Exercise prompt: Rewrite the listing from its start through the line containing "Looking at the", changing "coordinate pair" to "pair of numbers" and keeping everything else the same. Leave the pictures out of your answer.

Entries taken from a collection:
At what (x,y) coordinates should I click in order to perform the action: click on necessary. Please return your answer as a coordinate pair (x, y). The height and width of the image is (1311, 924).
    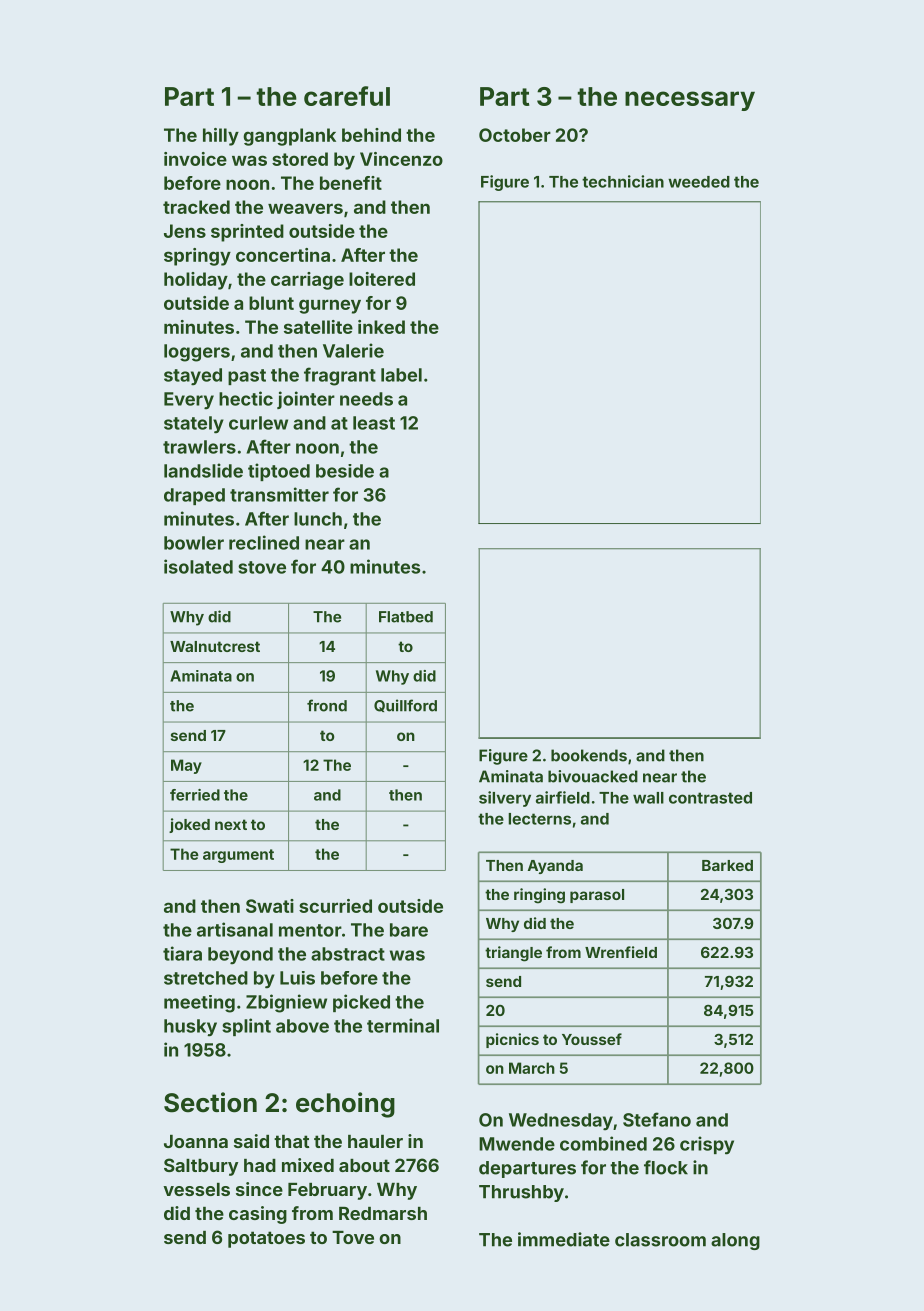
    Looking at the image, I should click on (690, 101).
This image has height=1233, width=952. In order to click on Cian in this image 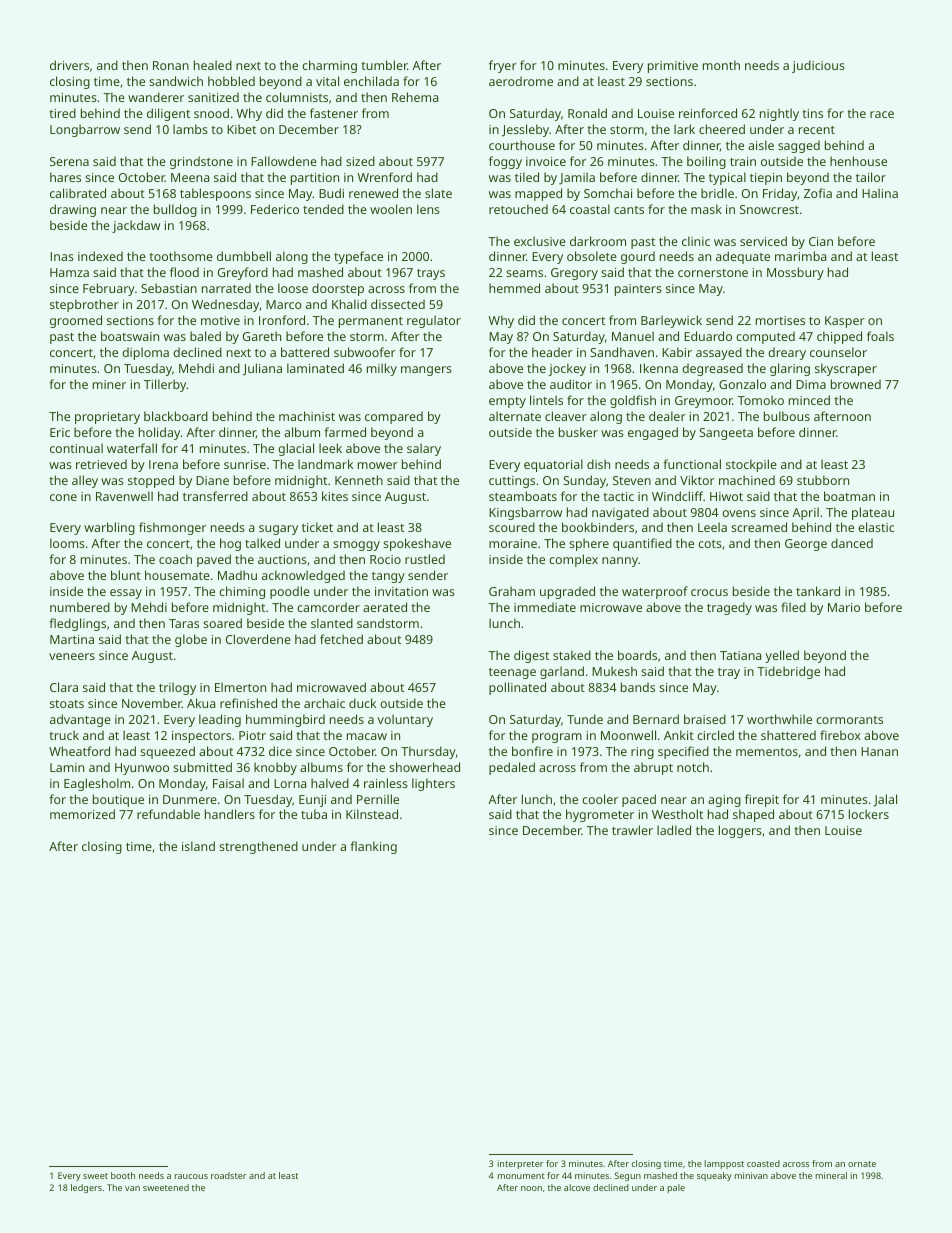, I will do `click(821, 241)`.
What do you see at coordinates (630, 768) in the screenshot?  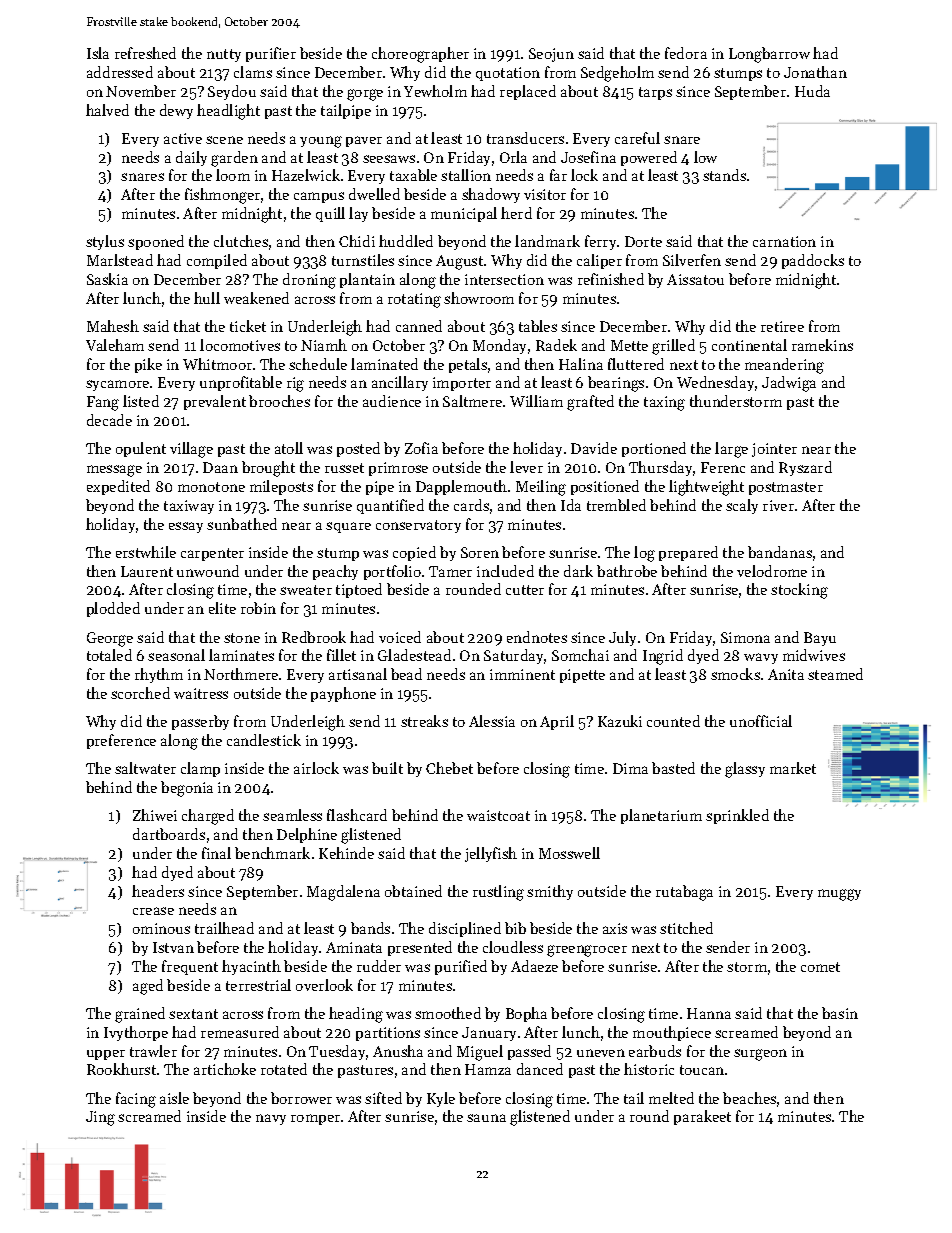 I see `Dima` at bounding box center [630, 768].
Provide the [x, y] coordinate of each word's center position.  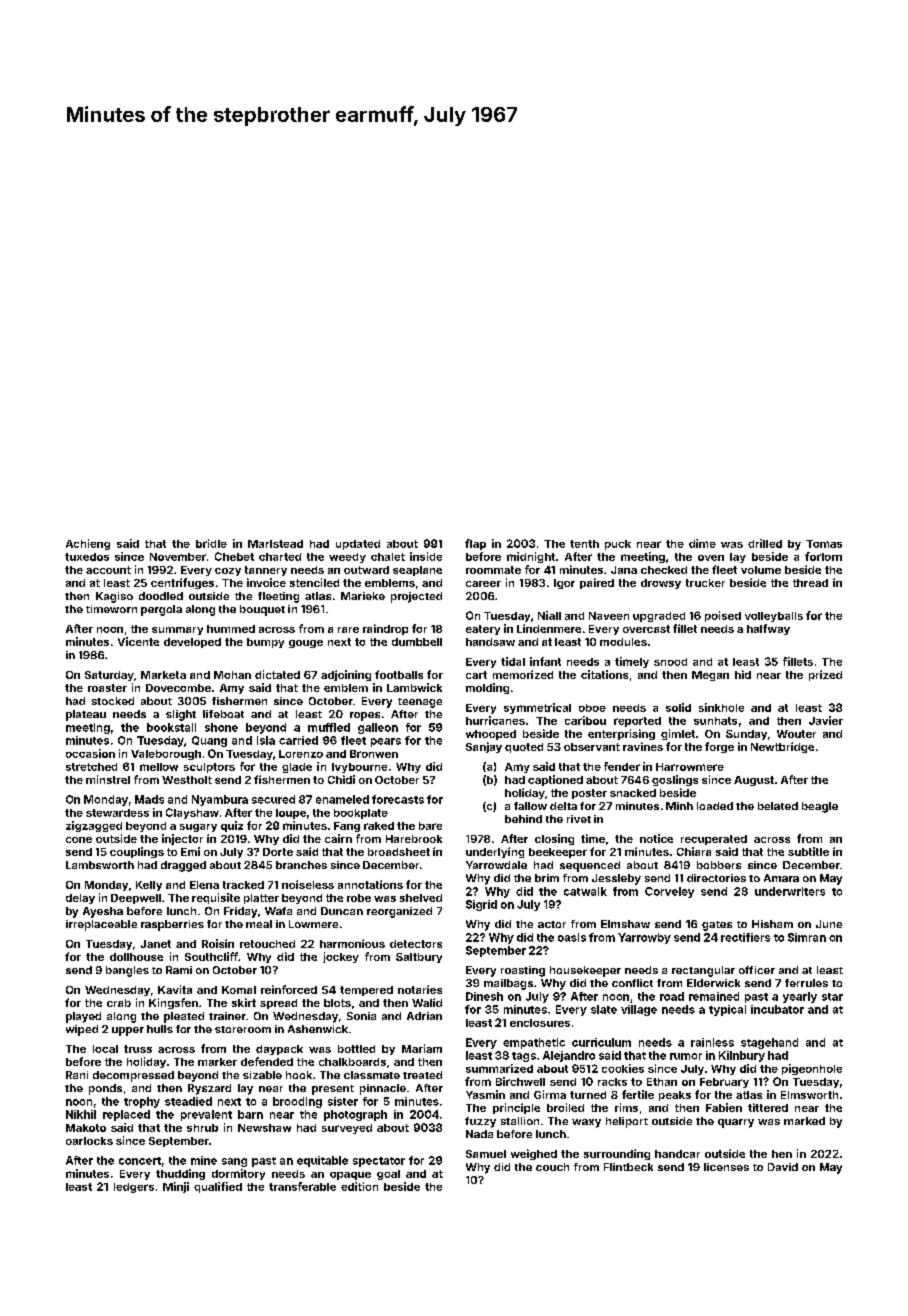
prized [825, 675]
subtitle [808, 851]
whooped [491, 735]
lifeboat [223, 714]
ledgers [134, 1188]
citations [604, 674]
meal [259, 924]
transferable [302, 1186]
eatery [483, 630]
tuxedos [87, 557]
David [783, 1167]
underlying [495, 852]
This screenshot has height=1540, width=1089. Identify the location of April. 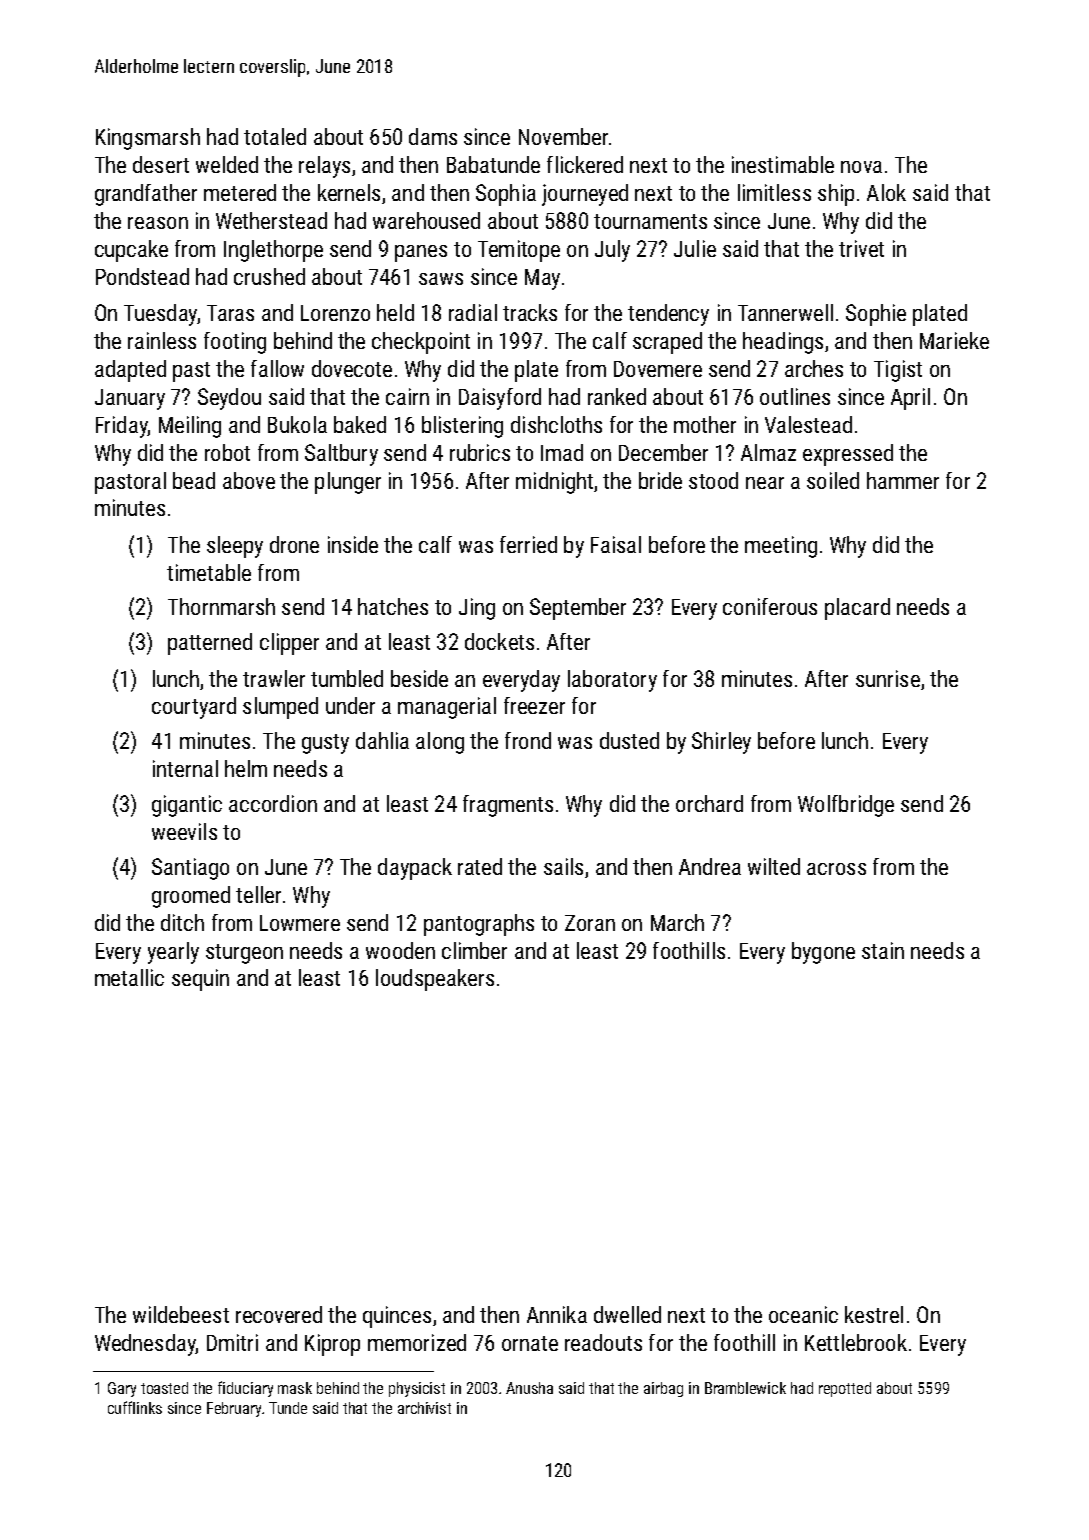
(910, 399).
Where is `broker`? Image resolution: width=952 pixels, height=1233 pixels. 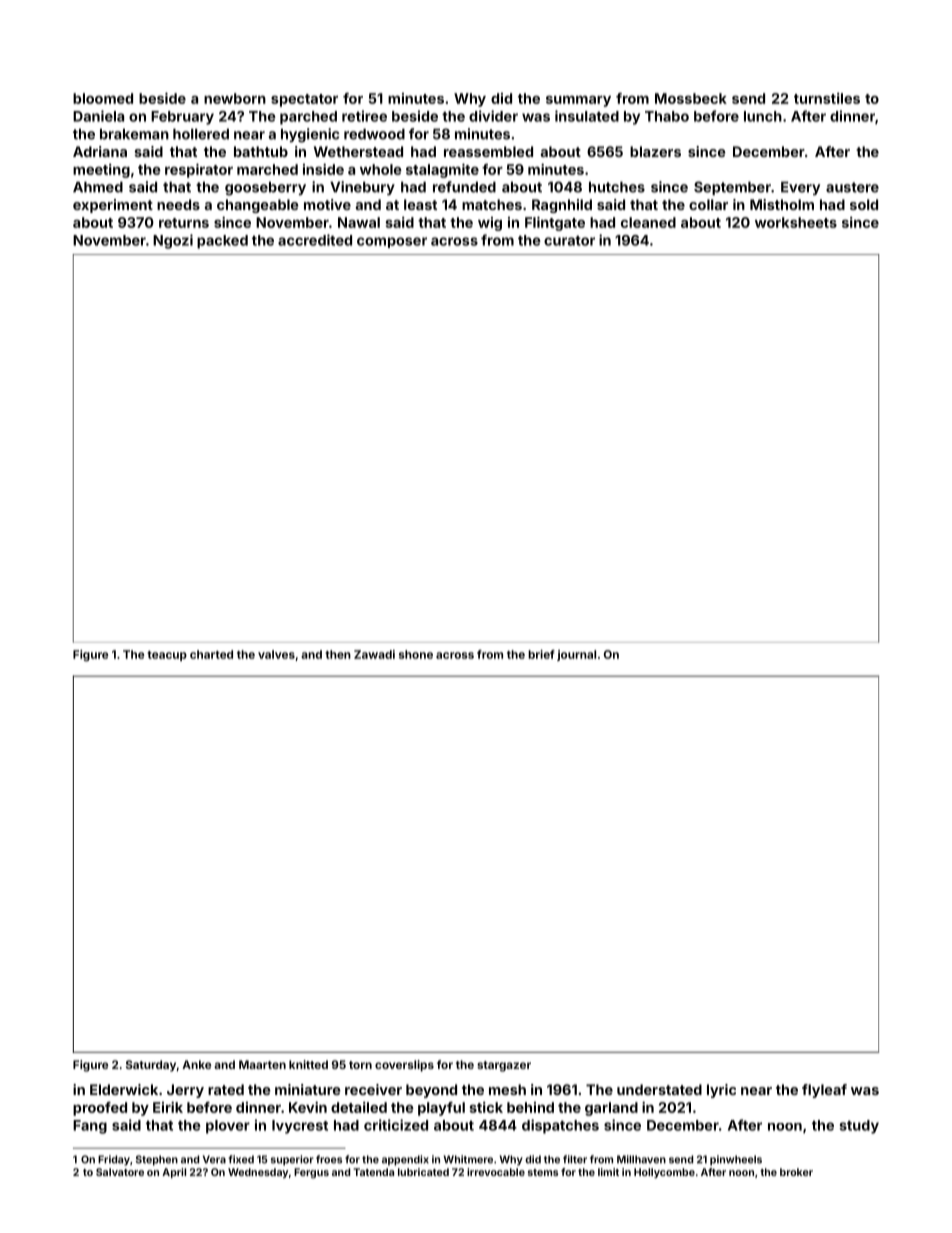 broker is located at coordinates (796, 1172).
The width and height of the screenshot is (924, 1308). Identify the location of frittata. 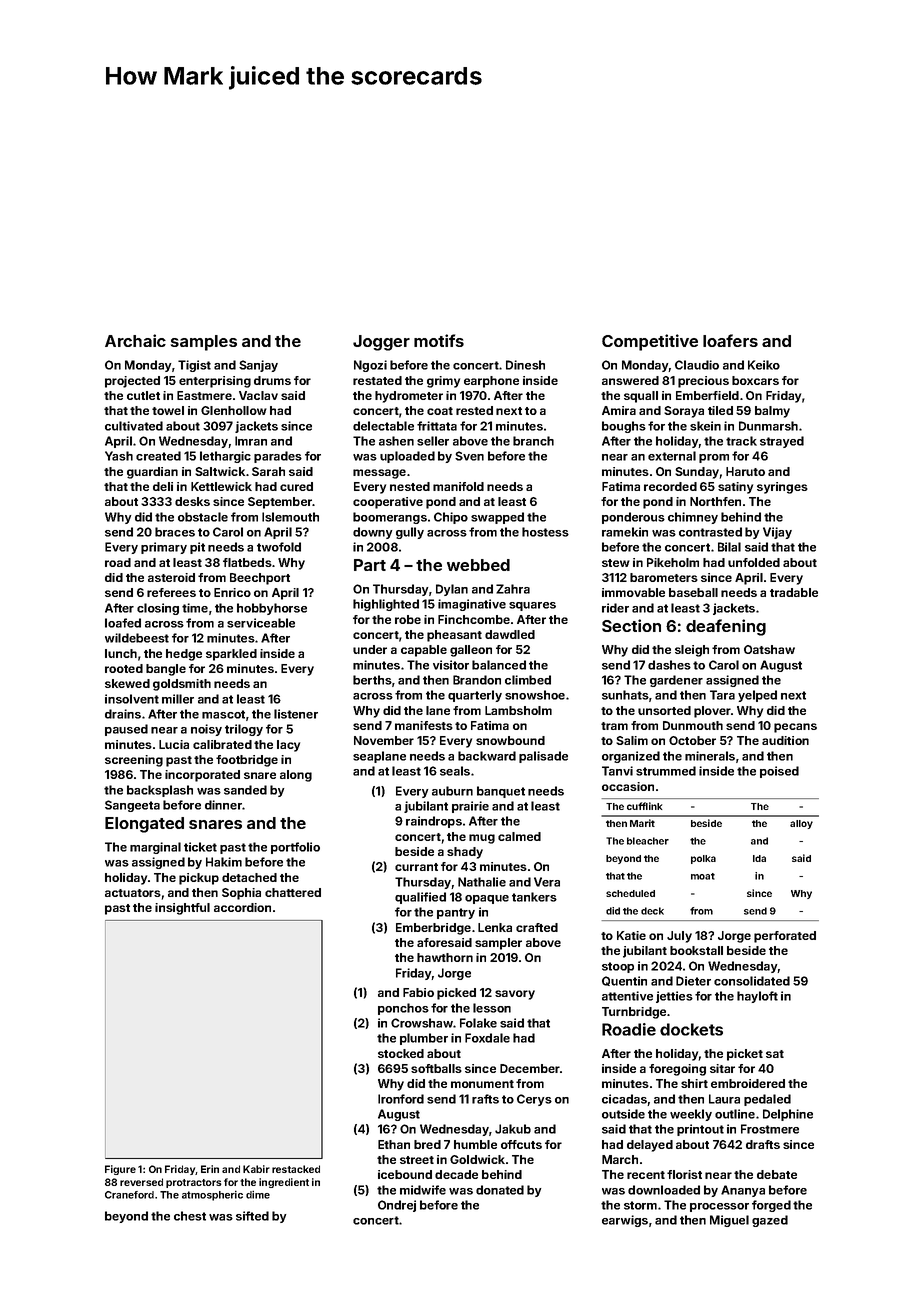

Full solution:
At what (x,y) coordinates should I click in order to perform the action: click on necessary. Please return your answer as a pair of numbers (x, y). The height and width of the image is (1311, 924).
    Looking at the image, I should click on (690, 101).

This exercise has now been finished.